[Stored data]
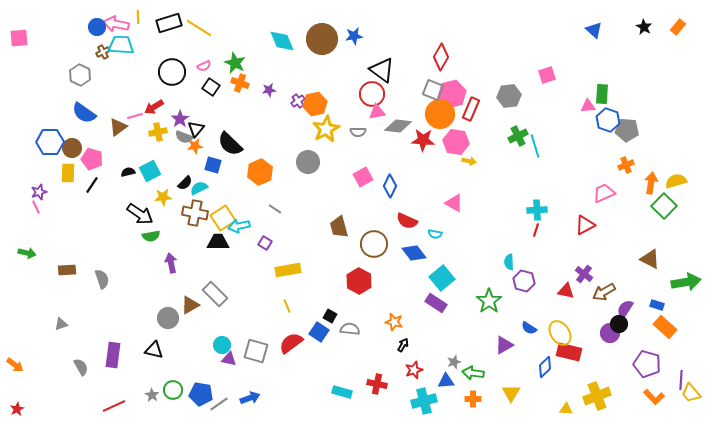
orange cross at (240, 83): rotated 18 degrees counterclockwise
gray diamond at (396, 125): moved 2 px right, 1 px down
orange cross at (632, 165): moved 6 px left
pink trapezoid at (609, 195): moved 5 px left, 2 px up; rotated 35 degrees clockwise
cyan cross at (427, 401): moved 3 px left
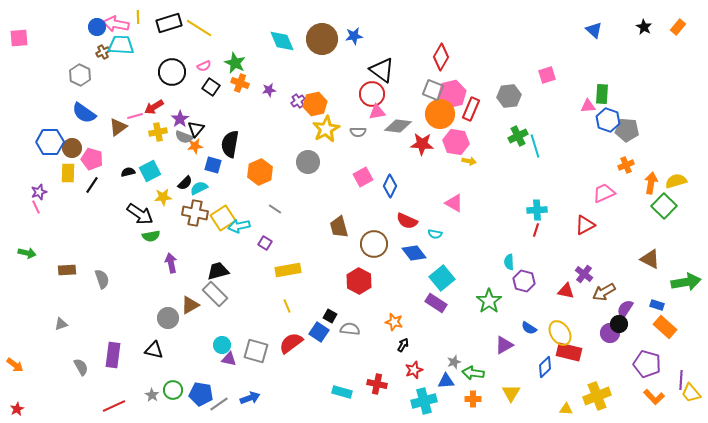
red star at (423, 140): moved 1 px left, 4 px down
black semicircle at (230, 144): rotated 56 degrees clockwise
black trapezoid at (218, 242): moved 29 px down; rotated 15 degrees counterclockwise
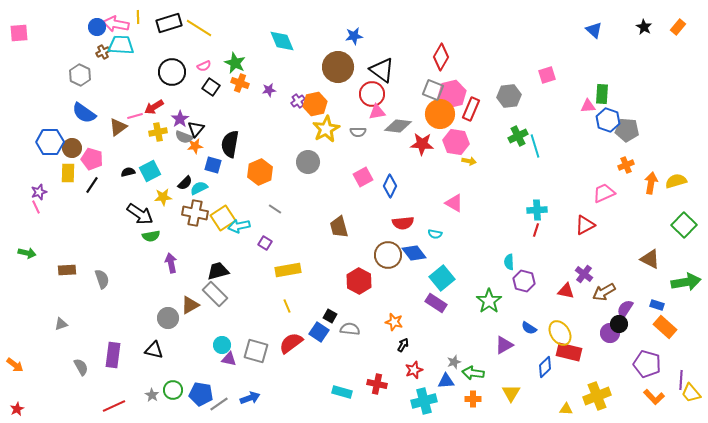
pink square at (19, 38): moved 5 px up
brown circle at (322, 39): moved 16 px right, 28 px down
green square at (664, 206): moved 20 px right, 19 px down
red semicircle at (407, 221): moved 4 px left, 2 px down; rotated 30 degrees counterclockwise
brown circle at (374, 244): moved 14 px right, 11 px down
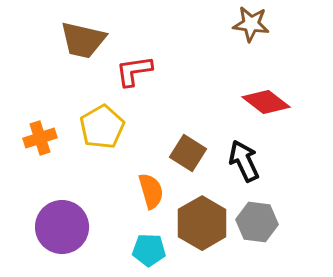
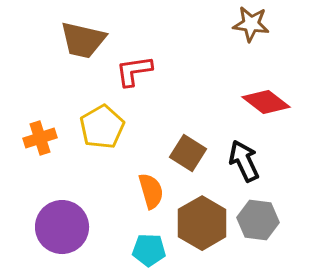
gray hexagon: moved 1 px right, 2 px up
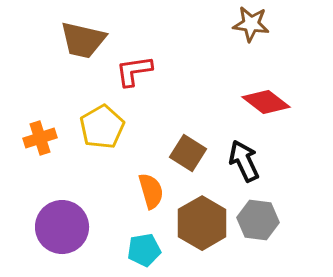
cyan pentagon: moved 5 px left; rotated 12 degrees counterclockwise
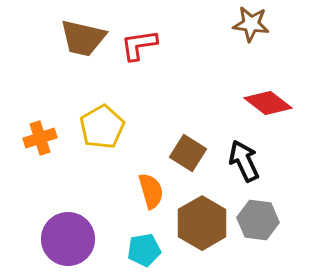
brown trapezoid: moved 2 px up
red L-shape: moved 5 px right, 26 px up
red diamond: moved 2 px right, 1 px down
purple circle: moved 6 px right, 12 px down
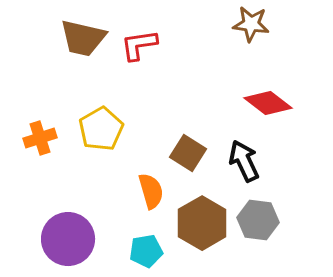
yellow pentagon: moved 1 px left, 2 px down
cyan pentagon: moved 2 px right, 1 px down
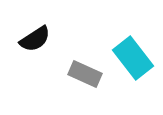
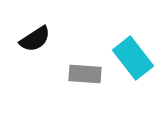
gray rectangle: rotated 20 degrees counterclockwise
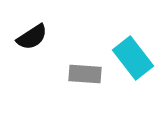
black semicircle: moved 3 px left, 2 px up
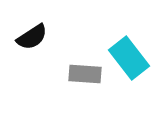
cyan rectangle: moved 4 px left
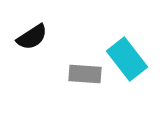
cyan rectangle: moved 2 px left, 1 px down
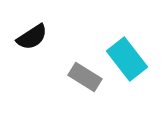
gray rectangle: moved 3 px down; rotated 28 degrees clockwise
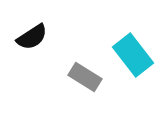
cyan rectangle: moved 6 px right, 4 px up
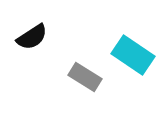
cyan rectangle: rotated 18 degrees counterclockwise
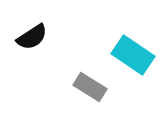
gray rectangle: moved 5 px right, 10 px down
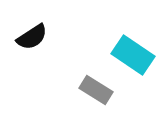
gray rectangle: moved 6 px right, 3 px down
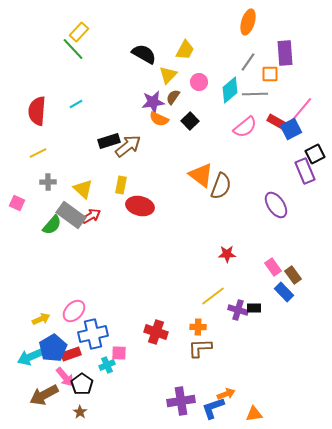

### CHALLENGE
Swap every "cyan rectangle" in the material above for "teal rectangle" and change nothing else. Omit the picture lines from your answer.

### SOLVED EXERCISE
orange cross at (240, 83): rotated 18 degrees counterclockwise
gray diamond at (396, 125): moved 2 px right, 1 px down
orange cross at (632, 165): moved 6 px left
pink trapezoid at (609, 195): moved 5 px left, 2 px up; rotated 35 degrees clockwise
cyan cross at (427, 401): moved 3 px left
red star at (423, 140): moved 1 px left, 4 px down
black semicircle at (230, 144): rotated 56 degrees clockwise
black trapezoid at (218, 242): moved 29 px down; rotated 15 degrees counterclockwise
pink square at (19, 38): moved 5 px up
brown circle at (322, 39): moved 16 px right, 28 px down
green square at (664, 206): moved 20 px right, 19 px down
red semicircle at (407, 221): moved 4 px left, 2 px down; rotated 30 degrees counterclockwise
brown circle at (374, 244): moved 14 px right, 11 px down
gray hexagon: moved 1 px right, 2 px up
cyan pentagon: moved 5 px left; rotated 12 degrees counterclockwise
brown trapezoid: moved 2 px up
red L-shape: moved 5 px right, 26 px up
red diamond: moved 2 px right, 1 px down
purple circle: moved 6 px right, 12 px down
yellow pentagon: moved 1 px left, 2 px down
cyan pentagon: moved 2 px right, 1 px down
gray rectangle: rotated 20 degrees counterclockwise
black semicircle: moved 3 px left, 2 px up
teal rectangle: moved 4 px left
teal rectangle: moved 2 px left, 1 px down
gray rectangle: moved 3 px down; rotated 28 degrees clockwise
teal rectangle: moved 6 px right, 4 px up
teal rectangle: rotated 18 degrees counterclockwise
gray rectangle: moved 5 px right, 10 px down
gray rectangle: moved 6 px right, 3 px down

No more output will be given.